__TASK TO CARRY OUT__
Copy out the data that comes next, character for character, and leave the images aside.
(MATERIAL PROVIDED begins)
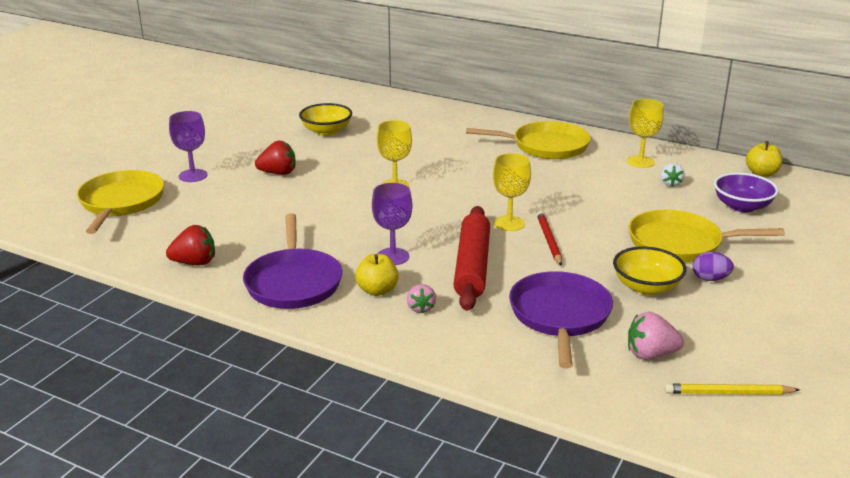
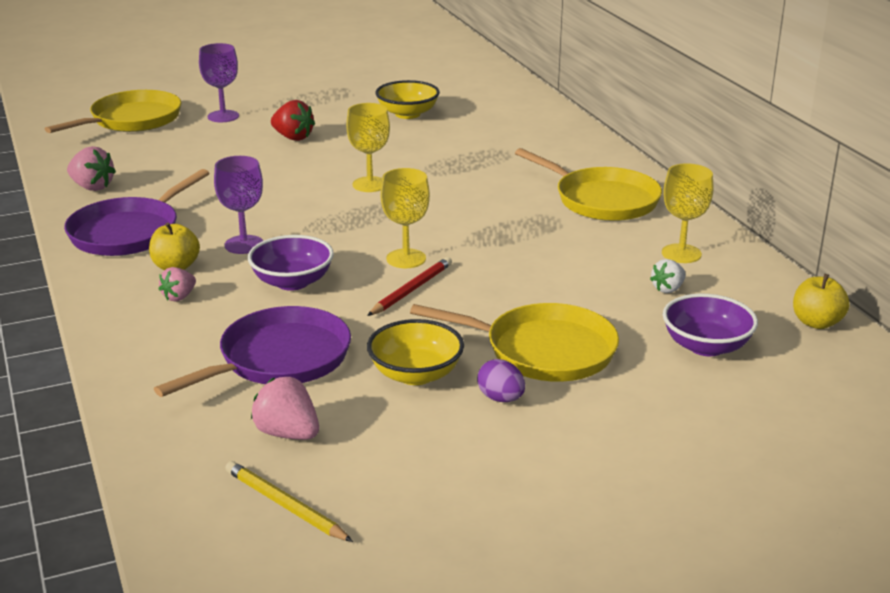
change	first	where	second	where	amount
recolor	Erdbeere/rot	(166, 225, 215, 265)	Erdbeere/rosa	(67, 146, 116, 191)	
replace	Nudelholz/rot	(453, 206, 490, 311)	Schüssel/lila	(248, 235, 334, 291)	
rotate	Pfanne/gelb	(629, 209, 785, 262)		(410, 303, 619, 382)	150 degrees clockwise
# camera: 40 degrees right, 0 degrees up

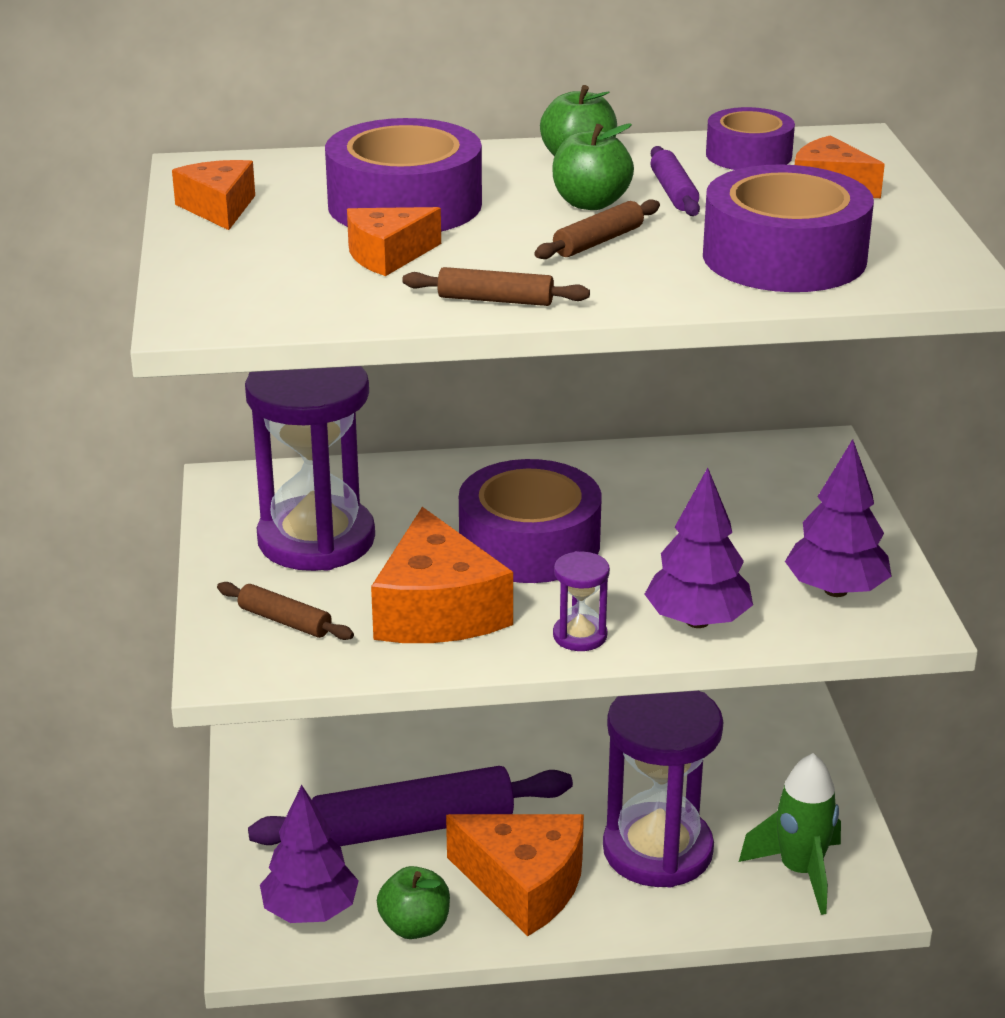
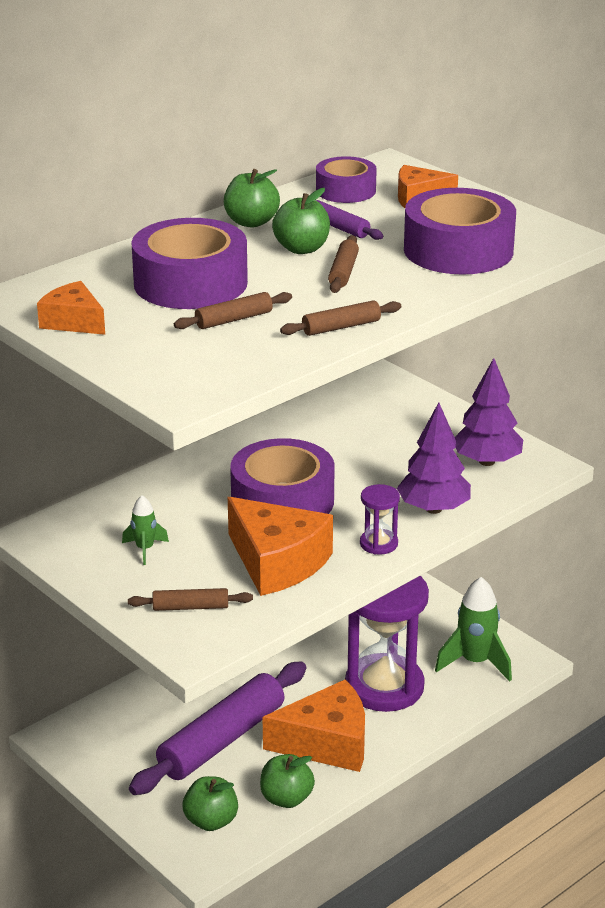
change	first	where	second	where	amount
replace	Sanduhr/lila	(245, 366, 375, 571)	Rakete/grün	(122, 495, 169, 565)	
replace	Käse/orange	(347, 207, 441, 276)	Nudelholz/braun	(174, 292, 292, 329)	
replace	Baum/lila	(260, 785, 359, 923)	Apfel/grün	(182, 776, 238, 831)	
# camera: 35 degrees left, 0 degrees up

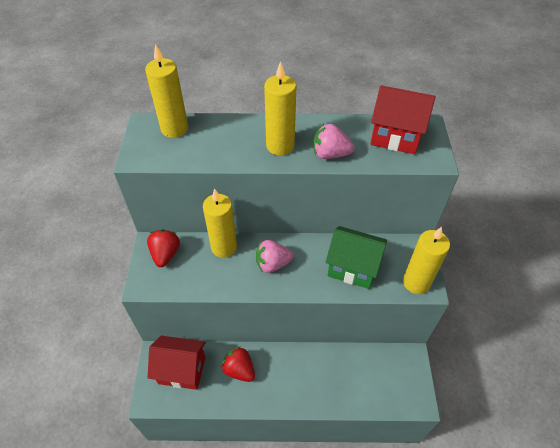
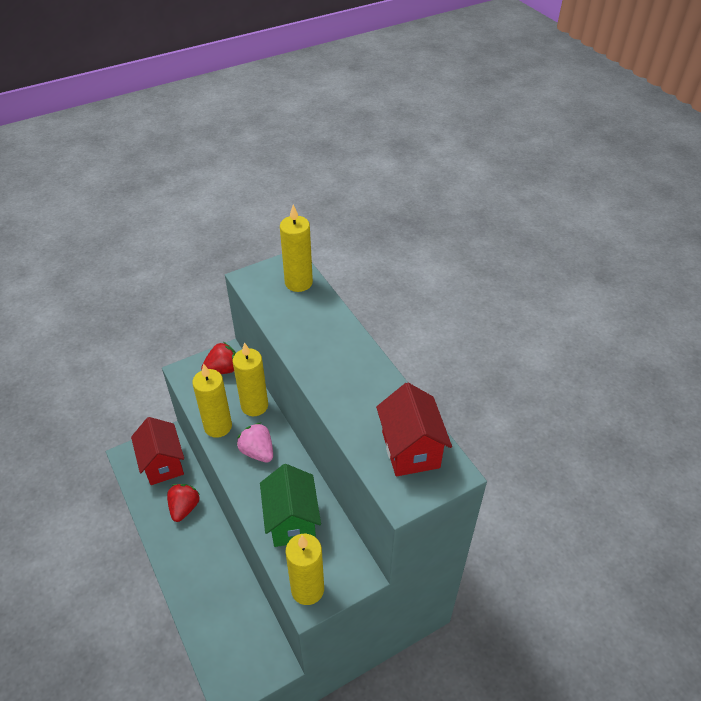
change	first	where	second	where	amount
move	Kerze/gelb	(264, 61, 297, 156)		(192, 364, 232, 438)	
delete	Erdbeere/rosa	(313, 124, 354, 159)			
# camera: 60 degrees right, 5 degrees down

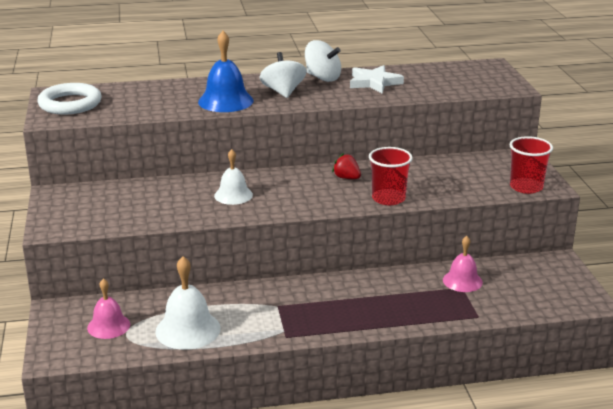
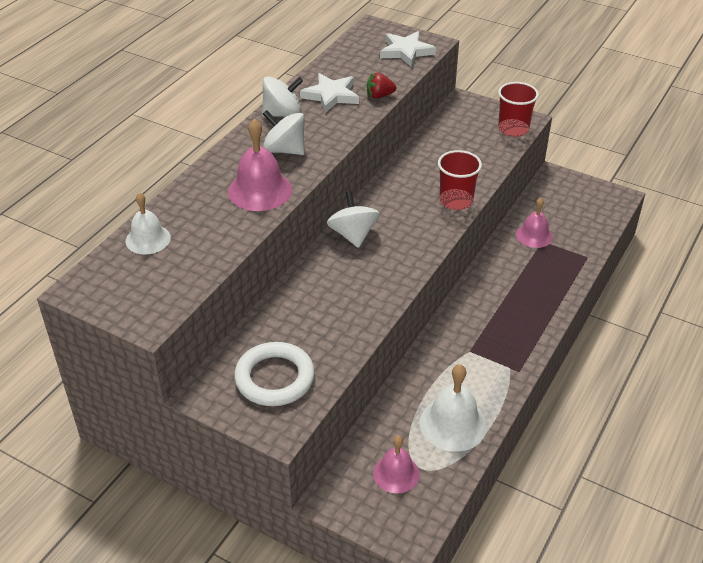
change	first	where	second	where	amount
move	Glocke/weiß	(214, 149, 253, 205)		(126, 192, 171, 255)	
recolor	Glocke/blau	(198, 31, 254, 112)	Glocke/rosa	(228, 119, 292, 211)	
move	Ring/weiß	(37, 83, 102, 114)		(234, 342, 315, 406)	
insert			Kreisel/weiß	(327, 191, 380, 248)	
move	Erdbeere/rot	(332, 153, 361, 179)		(367, 73, 396, 99)	
insert			Stern/weiß	(380, 31, 436, 67)	
# camera: 50 degrees left, 15 degrees up

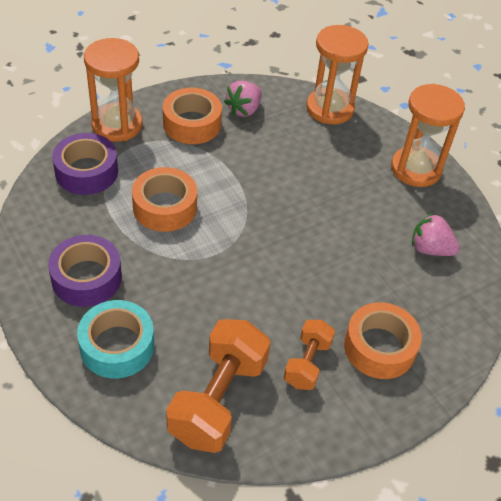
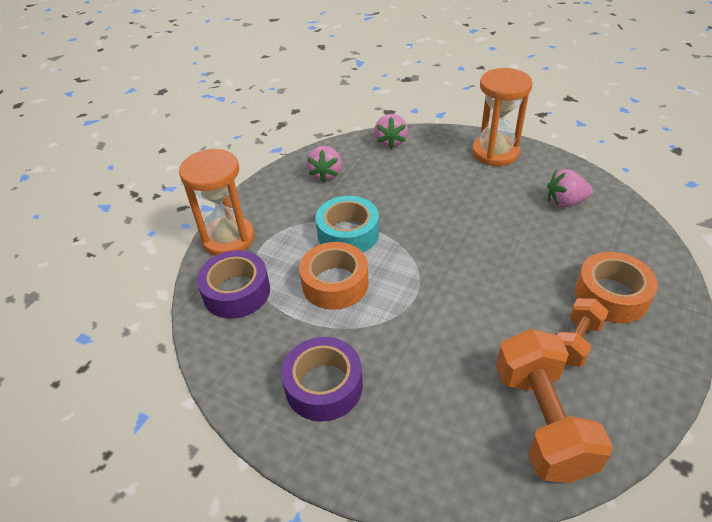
change	first	where	second	where	amount
move	Klebeband/türkis	(77, 300, 154, 379)		(315, 196, 379, 252)	
replace	Sanduhr/orange	(306, 25, 369, 124)	Erdbeere/rosa	(374, 114, 408, 149)	
rotate	Hantel/orange	(284, 320, 335, 390)		(557, 298, 609, 367)	45 degrees clockwise
delete	Klebeband/orange	(163, 88, 222, 144)			
# camera: 25 degrees left, 5 degrees down

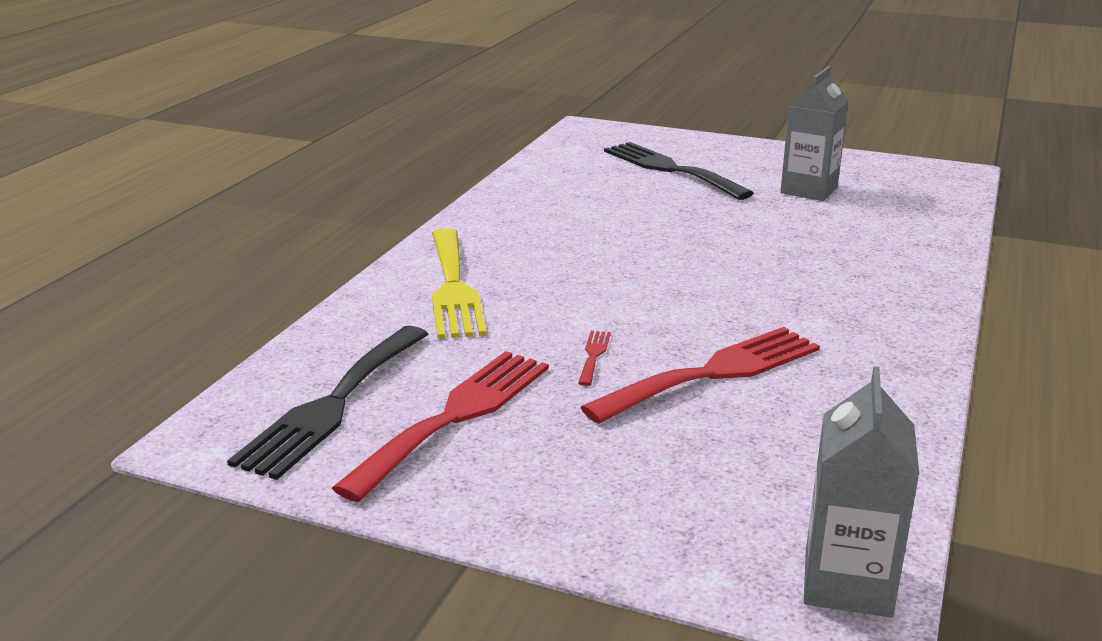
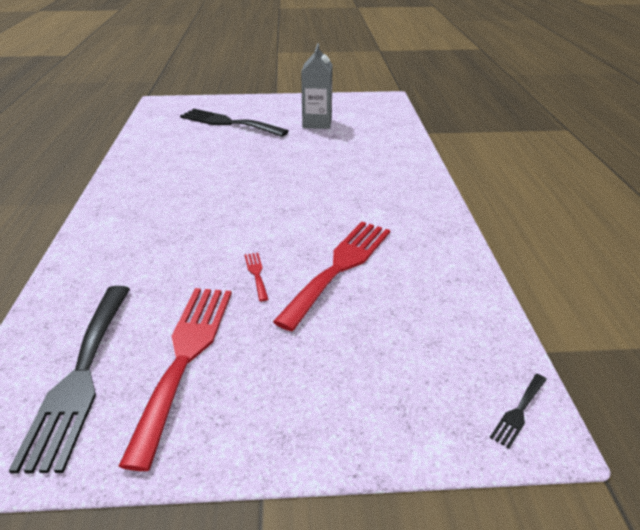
change	first	where	second	where	amount
replace	Getränkekarton/grau	(804, 366, 919, 617)	Gabel/schwarz	(490, 374, 547, 449)	
delete	Gabel/gelb	(432, 228, 487, 339)			
# camera: 25 degrees left, 10 degrees up

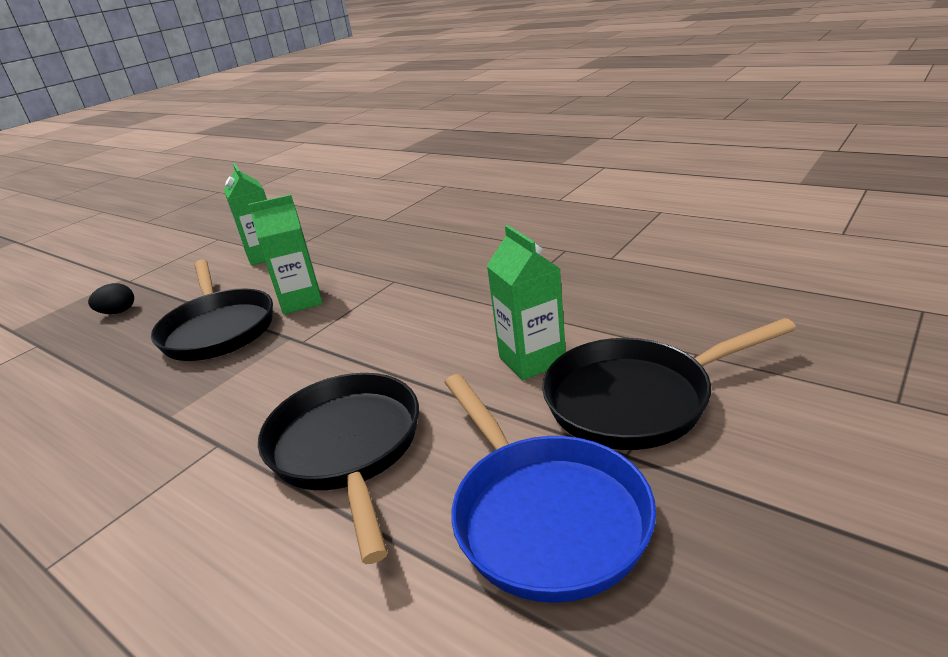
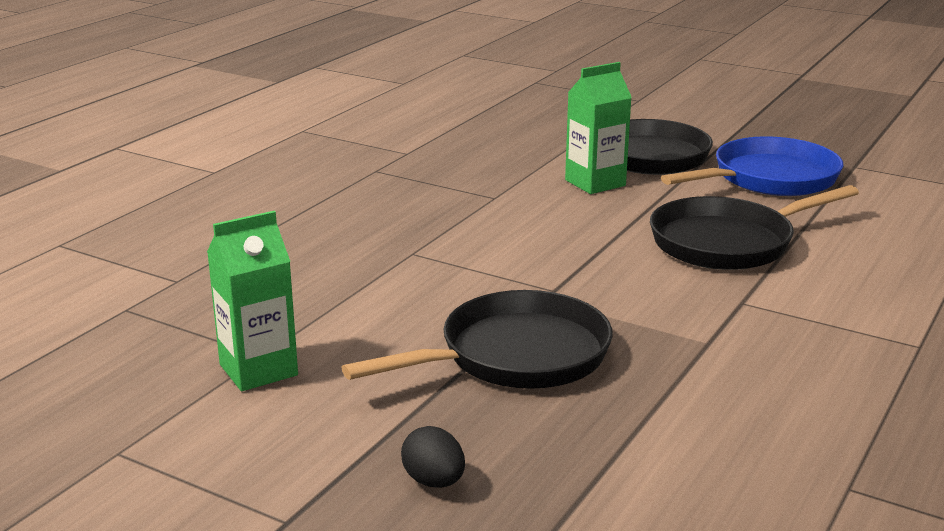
change	first	where	second	where	amount
delete	Getränkekarton/grün	(248, 195, 323, 315)			
# camera: 100 degrees left, 5 degrees down

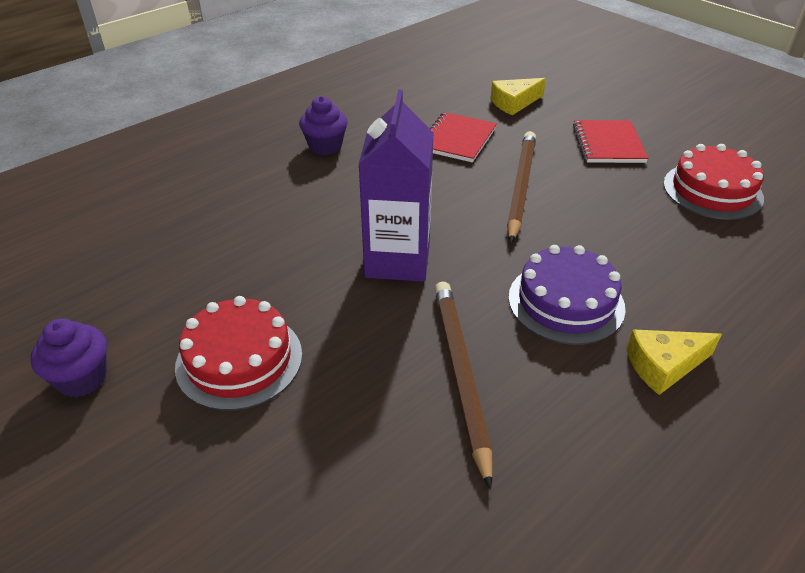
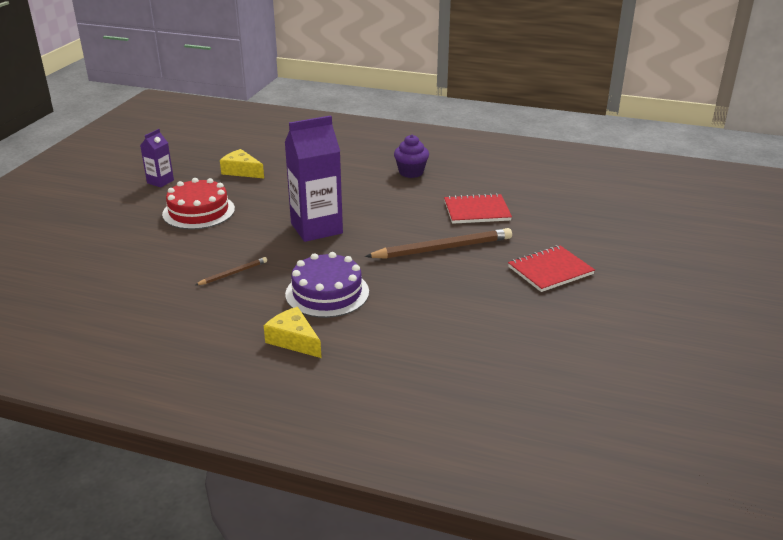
change	first	where	second	where	amount
replace	Muffin/lila	(30, 319, 107, 397)	Getränkekarton/lila	(140, 129, 174, 187)	
resize	Bleistift/braun	(435, 281, 492, 490)		(195, 257, 267, 285)	x0.49
move	Käse/gelb	(491, 78, 546, 115)		(220, 149, 264, 178)	
delete	Kuchen/rot	(663, 144, 764, 220)			
# camera: 60 degrees right, 10 degrees down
(MATERIAL PROVIDED ends)
__EXERCISE RESPONSE__
change	first	where	second	where	amount
recolor	Erdbeere/rot	(166, 225, 215, 265)	Erdbeere/rosa	(67, 146, 116, 191)	
replace	Nudelholz/rot	(453, 206, 490, 311)	Schüssel/lila	(248, 235, 334, 291)	
rotate	Pfanne/gelb	(629, 209, 785, 262)		(410, 303, 619, 382)	150 degrees clockwise
# camera: 40 degrees right, 0 degrees up

change	first	where	second	where	amount
replace	Sanduhr/lila	(245, 366, 375, 571)	Rakete/grün	(122, 495, 169, 565)	
replace	Käse/orange	(347, 207, 441, 276)	Nudelholz/braun	(174, 292, 292, 329)	
replace	Baum/lila	(260, 785, 359, 923)	Apfel/grün	(182, 776, 238, 831)	
# camera: 35 degrees left, 0 degrees up

change	first	where	second	where	amount
move	Kerze/gelb	(264, 61, 297, 156)		(192, 364, 232, 438)	
delete	Erdbeere/rosa	(313, 124, 354, 159)			
# camera: 60 degrees right, 5 degrees down

change	first	where	second	where	amount
move	Glocke/weiß	(214, 149, 253, 205)		(126, 192, 171, 255)	
recolor	Glocke/blau	(198, 31, 254, 112)	Glocke/rosa	(228, 119, 292, 211)	
move	Ring/weiß	(37, 83, 102, 114)		(234, 342, 315, 406)	
insert			Kreisel/weiß	(327, 191, 380, 248)	
move	Erdbeere/rot	(332, 153, 361, 179)		(367, 73, 396, 99)	
insert			Stern/weiß	(380, 31, 436, 67)	
# camera: 50 degrees left, 15 degrees up

change	first	where	second	where	amount
move	Klebeband/türkis	(77, 300, 154, 379)		(315, 196, 379, 252)	
replace	Sanduhr/orange	(306, 25, 369, 124)	Erdbeere/rosa	(374, 114, 408, 149)	
rotate	Hantel/orange	(284, 320, 335, 390)		(557, 298, 609, 367)	45 degrees clockwise
delete	Klebeband/orange	(163, 88, 222, 144)			
# camera: 25 degrees left, 5 degrees down

change	first	where	second	where	amount
replace	Getränkekarton/grau	(804, 366, 919, 617)	Gabel/schwarz	(490, 374, 547, 449)	
delete	Gabel/gelb	(432, 228, 487, 339)			
# camera: 25 degrees left, 10 degrees up

change	first	where	second	where	amount
delete	Getränkekarton/grün	(248, 195, 323, 315)			
# camera: 100 degrees left, 5 degrees down

change	first	where	second	where	amount
replace	Muffin/lila	(30, 319, 107, 397)	Getränkekarton/lila	(140, 129, 174, 187)	
resize	Bleistift/braun	(435, 281, 492, 490)		(195, 257, 267, 285)	x0.49
move	Käse/gelb	(491, 78, 546, 115)		(220, 149, 264, 178)	
delete	Kuchen/rot	(663, 144, 764, 220)			
# camera: 60 degrees right, 10 degrees down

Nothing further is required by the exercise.